Activity: What lines of the data hold the string "blue"? Copy them all.

Colored object listings:
######

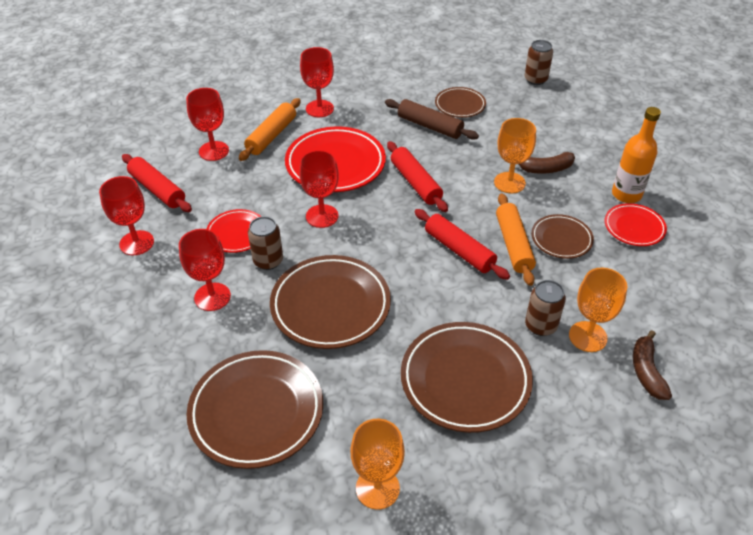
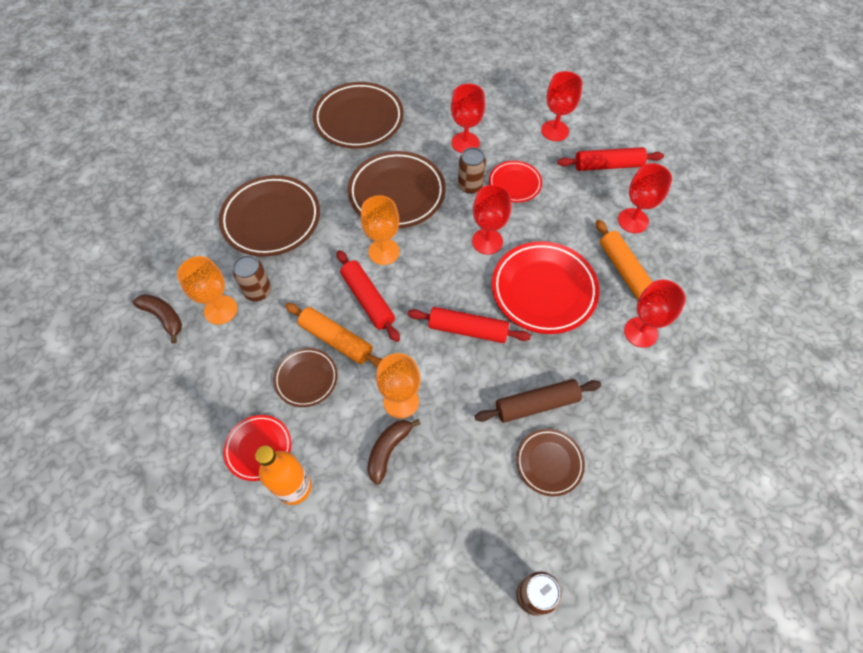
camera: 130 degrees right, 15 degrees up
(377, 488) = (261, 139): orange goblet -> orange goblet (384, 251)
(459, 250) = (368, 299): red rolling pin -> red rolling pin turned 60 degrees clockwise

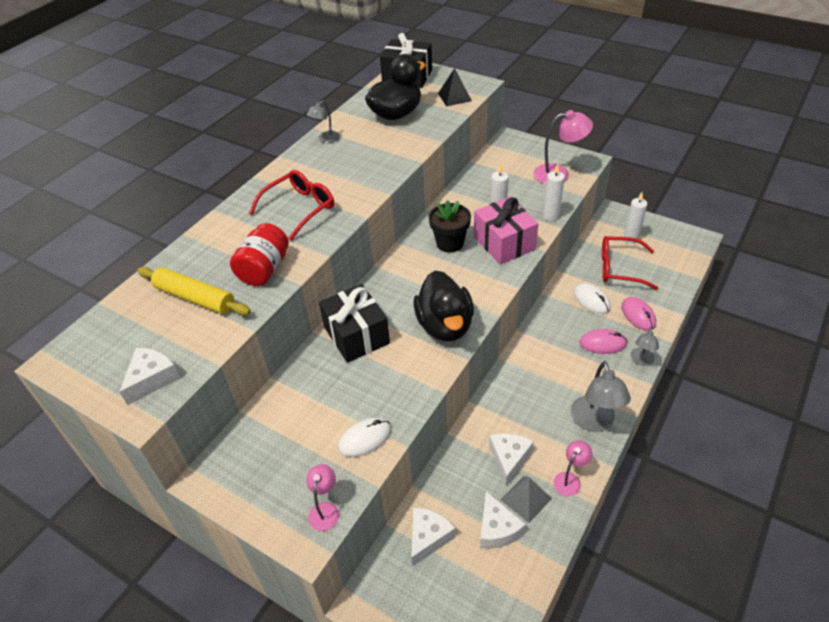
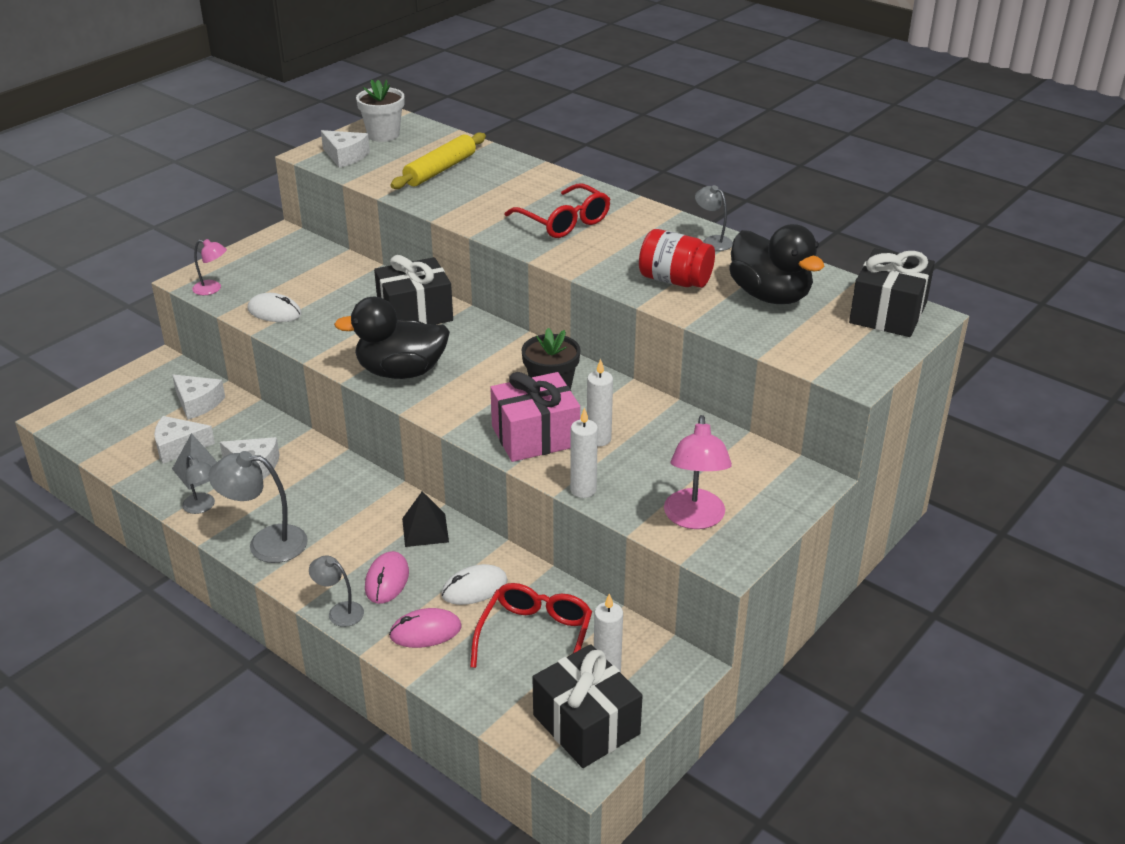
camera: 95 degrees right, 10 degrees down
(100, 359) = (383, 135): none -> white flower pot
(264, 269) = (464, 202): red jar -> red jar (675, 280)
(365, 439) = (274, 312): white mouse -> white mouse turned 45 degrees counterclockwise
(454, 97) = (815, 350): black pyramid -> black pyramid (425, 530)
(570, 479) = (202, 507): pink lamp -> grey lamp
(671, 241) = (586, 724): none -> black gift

######

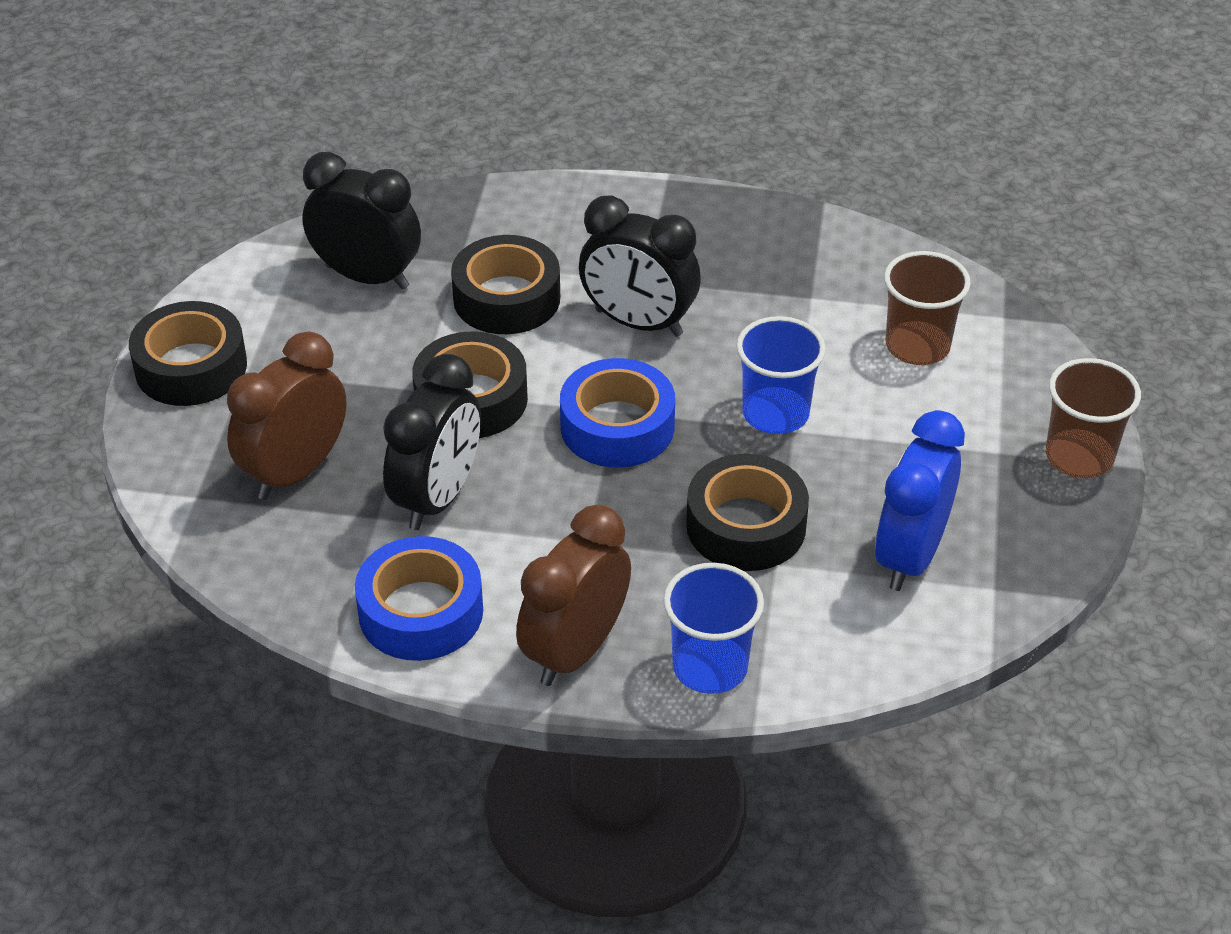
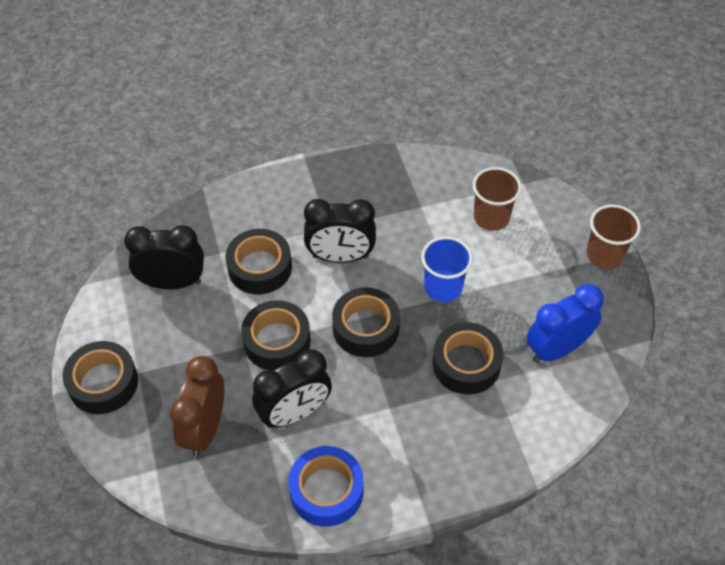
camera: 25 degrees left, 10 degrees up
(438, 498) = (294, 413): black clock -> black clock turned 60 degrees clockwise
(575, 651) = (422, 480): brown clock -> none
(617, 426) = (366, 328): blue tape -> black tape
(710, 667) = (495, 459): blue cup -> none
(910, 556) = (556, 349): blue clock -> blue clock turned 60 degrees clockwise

######

Exercise result:
(617, 426) = (366, 328): blue tape -> black tape
(710, 667) = (495, 459): blue cup -> none
(910, 556) = (556, 349): blue clock -> blue clock turned 60 degrees clockwise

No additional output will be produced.